Data excerpts
.....

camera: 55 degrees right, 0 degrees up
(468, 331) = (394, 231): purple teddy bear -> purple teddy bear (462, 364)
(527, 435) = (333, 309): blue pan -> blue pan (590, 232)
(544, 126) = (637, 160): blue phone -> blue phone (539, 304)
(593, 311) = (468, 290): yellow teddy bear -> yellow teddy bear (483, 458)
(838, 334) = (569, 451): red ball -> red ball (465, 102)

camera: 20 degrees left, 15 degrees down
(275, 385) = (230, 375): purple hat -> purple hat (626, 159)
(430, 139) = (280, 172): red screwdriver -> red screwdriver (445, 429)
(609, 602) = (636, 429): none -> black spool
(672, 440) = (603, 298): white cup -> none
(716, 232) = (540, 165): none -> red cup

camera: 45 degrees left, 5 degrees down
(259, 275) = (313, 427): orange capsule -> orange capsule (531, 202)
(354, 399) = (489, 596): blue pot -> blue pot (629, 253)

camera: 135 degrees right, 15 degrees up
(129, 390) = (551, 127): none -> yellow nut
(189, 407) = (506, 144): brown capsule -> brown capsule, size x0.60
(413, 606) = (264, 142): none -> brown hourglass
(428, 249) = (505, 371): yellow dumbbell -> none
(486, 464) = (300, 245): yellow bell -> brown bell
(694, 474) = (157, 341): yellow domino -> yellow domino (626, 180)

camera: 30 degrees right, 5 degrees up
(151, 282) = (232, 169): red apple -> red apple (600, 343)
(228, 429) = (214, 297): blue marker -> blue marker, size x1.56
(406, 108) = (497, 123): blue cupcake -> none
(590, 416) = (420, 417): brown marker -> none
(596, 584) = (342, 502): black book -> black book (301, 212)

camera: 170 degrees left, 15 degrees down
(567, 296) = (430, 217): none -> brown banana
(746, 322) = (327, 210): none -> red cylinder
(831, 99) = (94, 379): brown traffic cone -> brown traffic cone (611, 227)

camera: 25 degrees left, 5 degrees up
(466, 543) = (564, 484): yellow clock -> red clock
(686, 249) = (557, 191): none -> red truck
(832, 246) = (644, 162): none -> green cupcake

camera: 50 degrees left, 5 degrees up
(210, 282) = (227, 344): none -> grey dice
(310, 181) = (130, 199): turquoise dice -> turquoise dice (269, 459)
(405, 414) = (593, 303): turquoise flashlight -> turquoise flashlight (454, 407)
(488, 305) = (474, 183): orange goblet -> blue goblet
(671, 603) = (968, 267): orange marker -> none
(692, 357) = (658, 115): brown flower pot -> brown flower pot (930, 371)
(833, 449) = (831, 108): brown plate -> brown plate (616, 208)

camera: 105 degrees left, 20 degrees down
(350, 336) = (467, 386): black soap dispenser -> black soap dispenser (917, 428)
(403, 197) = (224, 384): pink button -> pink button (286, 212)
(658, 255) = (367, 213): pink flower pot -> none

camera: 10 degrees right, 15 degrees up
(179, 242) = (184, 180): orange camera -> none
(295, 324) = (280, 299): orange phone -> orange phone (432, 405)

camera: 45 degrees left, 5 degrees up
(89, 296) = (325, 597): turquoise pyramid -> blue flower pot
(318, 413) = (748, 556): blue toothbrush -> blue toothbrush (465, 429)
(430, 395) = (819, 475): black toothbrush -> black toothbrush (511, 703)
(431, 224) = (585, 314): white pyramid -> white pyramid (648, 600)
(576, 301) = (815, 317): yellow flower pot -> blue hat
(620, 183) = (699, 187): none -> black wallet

.....

● Work required
What is needed here is an exact transcription of the records above.

● Output for this task
camera: 55 degrees right, 0 degrees up
(468, 331) = (394, 231): purple teddy bear -> purple teddy bear (462, 364)
(527, 435) = (333, 309): blue pan -> blue pan (590, 232)
(544, 126) = (637, 160): blue phone -> blue phone (539, 304)
(593, 311) = (468, 290): yellow teddy bear -> yellow teddy bear (483, 458)
(838, 334) = (569, 451): red ball -> red ball (465, 102)

camera: 20 degrees left, 15 degrees down
(275, 385) = (230, 375): purple hat -> purple hat (626, 159)
(430, 139) = (280, 172): red screwdriver -> red screwdriver (445, 429)
(609, 602) = (636, 429): none -> black spool
(672, 440) = (603, 298): white cup -> none
(716, 232) = (540, 165): none -> red cup

camera: 45 degrees left, 5 degrees down
(259, 275) = (313, 427): orange capsule -> orange capsule (531, 202)
(354, 399) = (489, 596): blue pot -> blue pot (629, 253)

camera: 135 degrees right, 15 degrees up
(129, 390) = (551, 127): none -> yellow nut
(189, 407) = (506, 144): brown capsule -> brown capsule, size x0.60
(413, 606) = (264, 142): none -> brown hourglass
(428, 249) = (505, 371): yellow dumbbell -> none
(486, 464) = (300, 245): yellow bell -> brown bell
(694, 474) = (157, 341): yellow domino -> yellow domino (626, 180)

camera: 30 degrees right, 5 degrees up
(151, 282) = (232, 169): red apple -> red apple (600, 343)
(228, 429) = (214, 297): blue marker -> blue marker, size x1.56
(406, 108) = (497, 123): blue cupcake -> none
(590, 416) = (420, 417): brown marker -> none
(596, 584) = (342, 502): black book -> black book (301, 212)

camera: 170 degrees left, 15 degrees down
(567, 296) = (430, 217): none -> brown banana
(746, 322) = (327, 210): none -> red cylinder
(831, 99) = (94, 379): brown traffic cone -> brown traffic cone (611, 227)

camera: 25 degrees left, 5 degrees up
(466, 543) = (564, 484): yellow clock -> red clock
(686, 249) = (557, 191): none -> red truck
(832, 246) = (644, 162): none -> green cupcake

camera: 50 degrees left, 5 degrees up
(210, 282) = (227, 344): none -> grey dice
(310, 181) = (130, 199): turquoise dice -> turquoise dice (269, 459)
(405, 414) = (593, 303): turquoise flashlight -> turquoise flashlight (454, 407)
(488, 305) = (474, 183): orange goblet -> blue goblet
(671, 603) = (968, 267): orange marker -> none
(692, 357) = (658, 115): brown flower pot -> brown flower pot (930, 371)
(833, 449) = (831, 108): brown plate -> brown plate (616, 208)

camera: 105 degrees left, 20 degrees down
(350, 336) = (467, 386): black soap dispenser -> black soap dispenser (917, 428)
(403, 197) = (224, 384): pink button -> pink button (286, 212)
(658, 255) = (367, 213): pink flower pot -> none

camera: 10 degrees right, 15 degrees up
(179, 242) = (184, 180): orange camera -> none
(295, 324) = (280, 299): orange phone -> orange phone (432, 405)

camera: 45 degrees left, 5 degrees up
(89, 296) = (325, 597): turquoise pyramid -> blue flower pot
(318, 413) = (748, 556): blue toothbrush -> blue toothbrush (465, 429)
(430, 395) = (819, 475): black toothbrush -> black toothbrush (511, 703)
(431, 224) = (585, 314): white pyramid -> white pyramid (648, 600)
(576, 301) = (815, 317): yellow flower pot -> blue hat
(620, 183) = (699, 187): none -> black wallet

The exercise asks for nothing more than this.